▶ _Working data_
===============

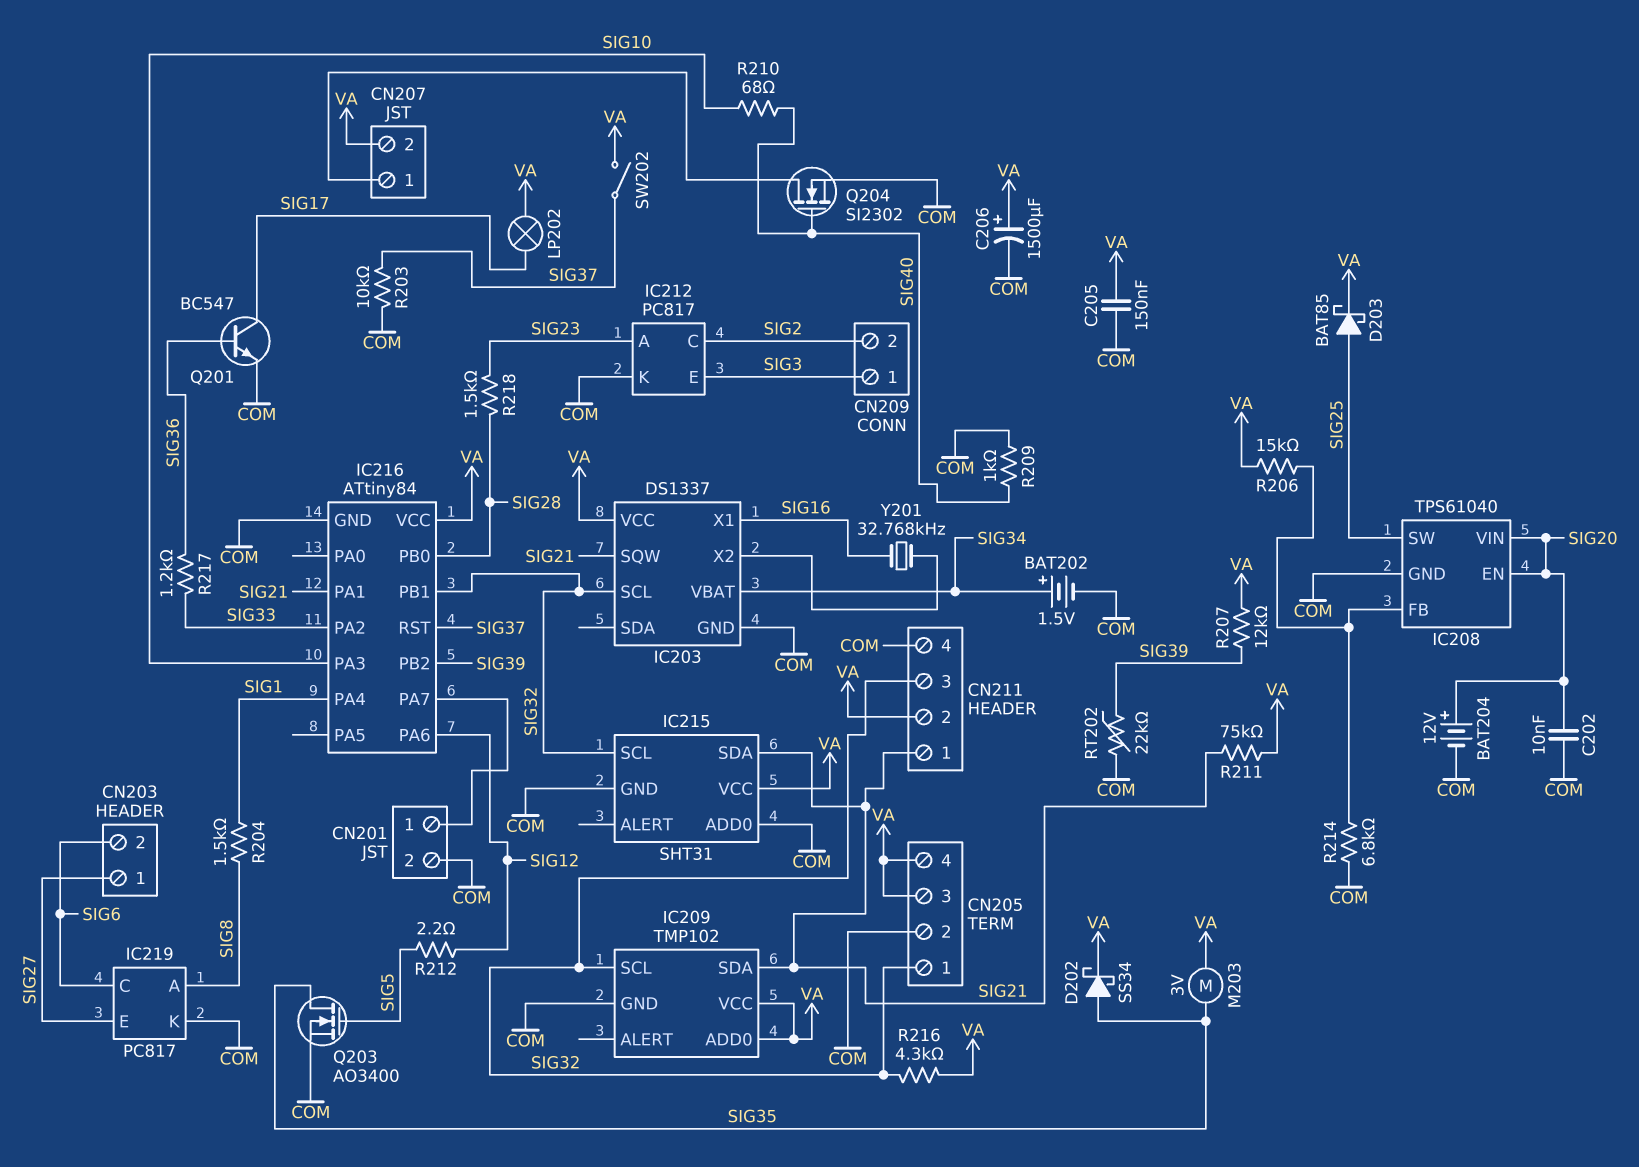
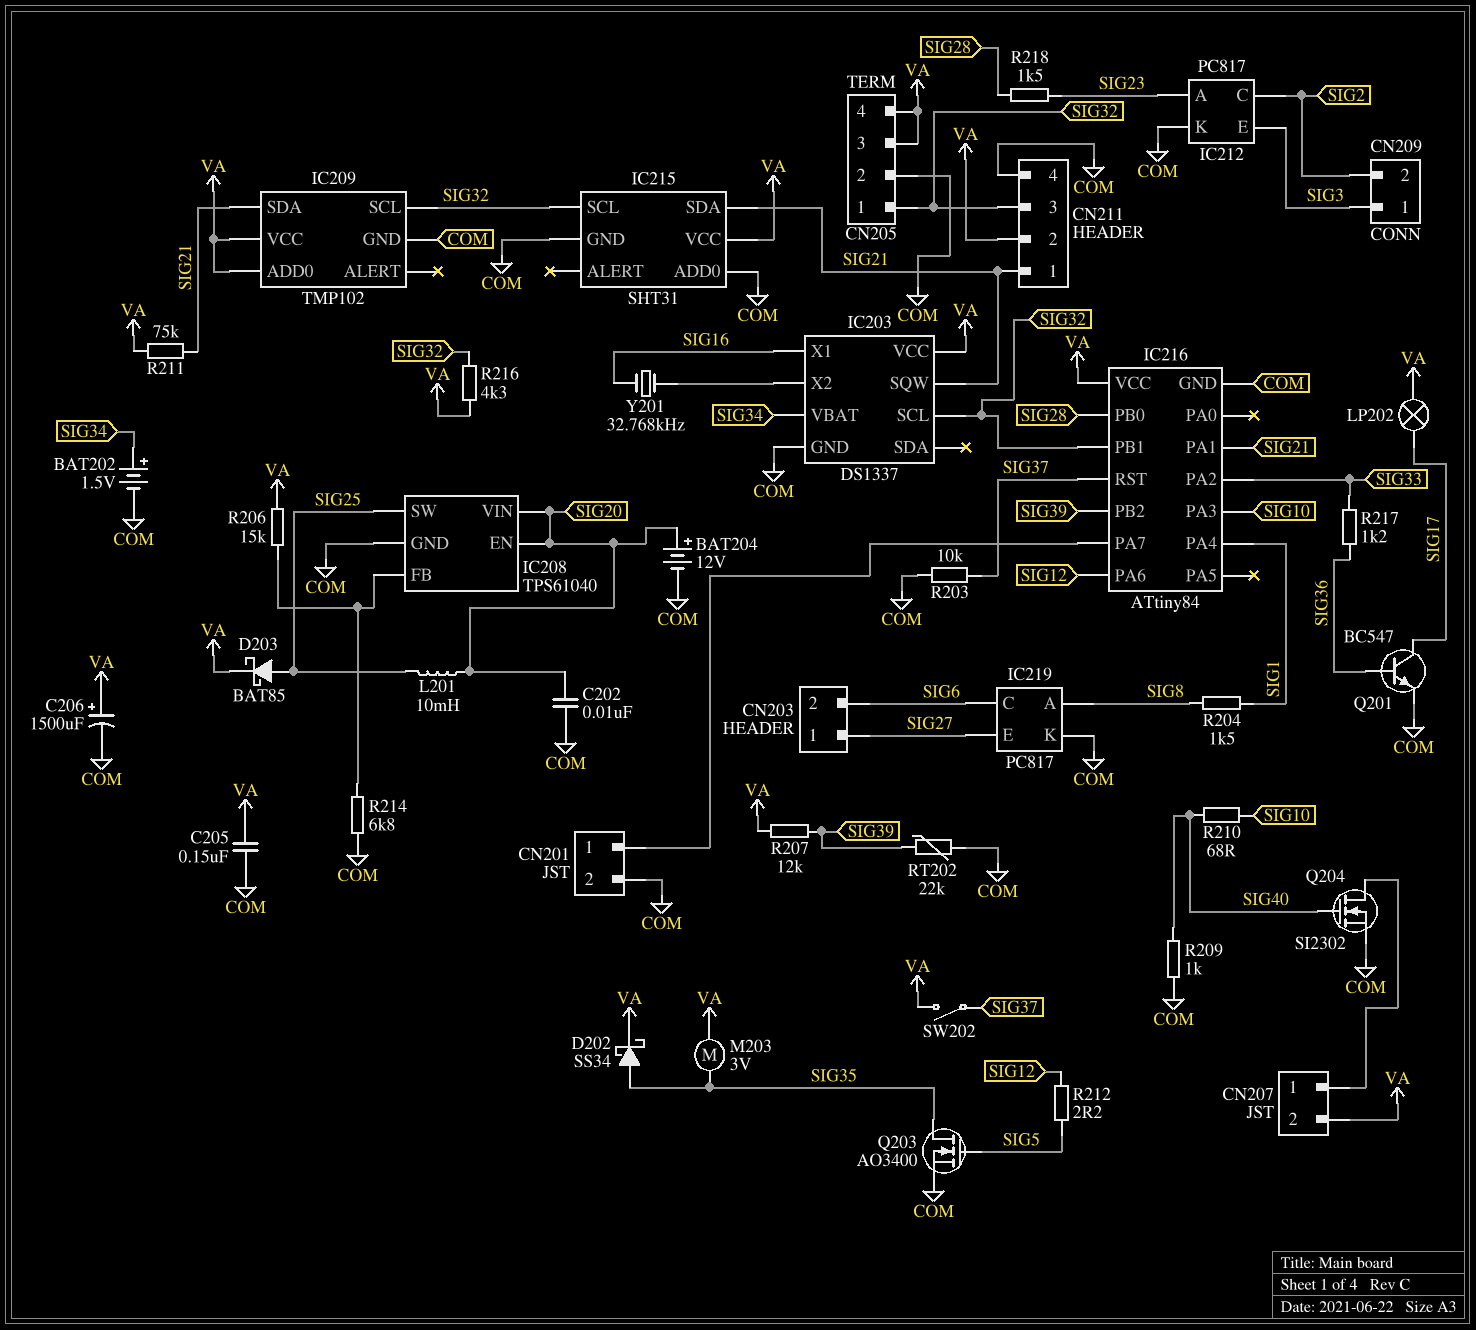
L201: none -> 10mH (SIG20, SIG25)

===============

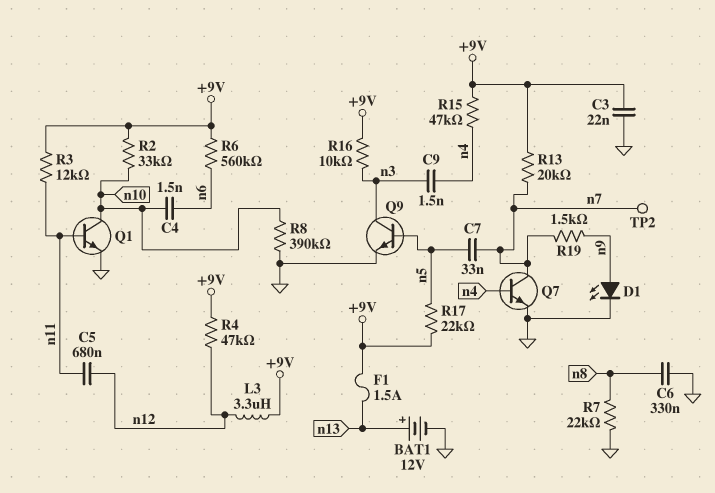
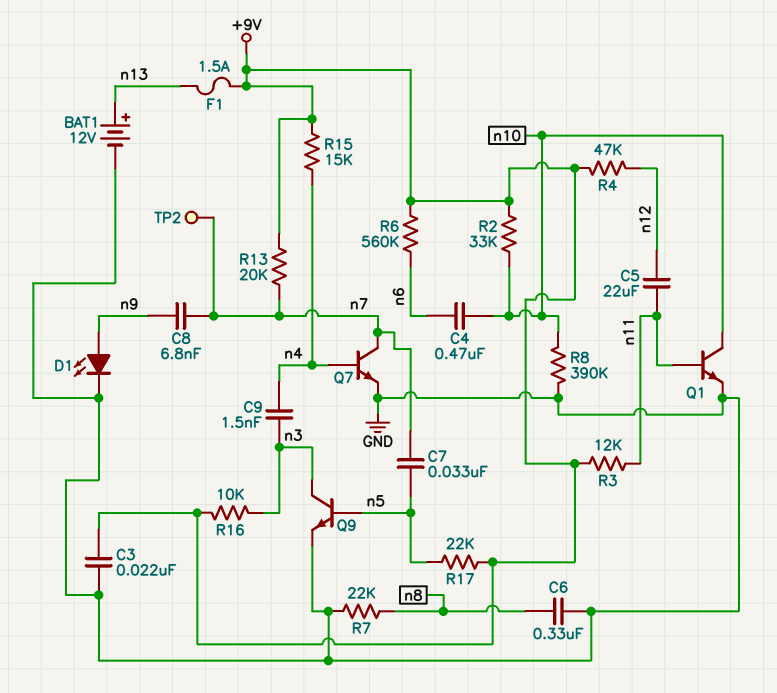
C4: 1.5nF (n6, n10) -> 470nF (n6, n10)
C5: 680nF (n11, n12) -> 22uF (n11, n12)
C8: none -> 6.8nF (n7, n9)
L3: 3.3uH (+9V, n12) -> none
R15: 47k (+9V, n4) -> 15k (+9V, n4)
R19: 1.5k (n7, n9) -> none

===============

▶ _What you are asked to do_
For the listing above, say how many lines hold the string "none". Give only that number.

▶ _Written reply_
4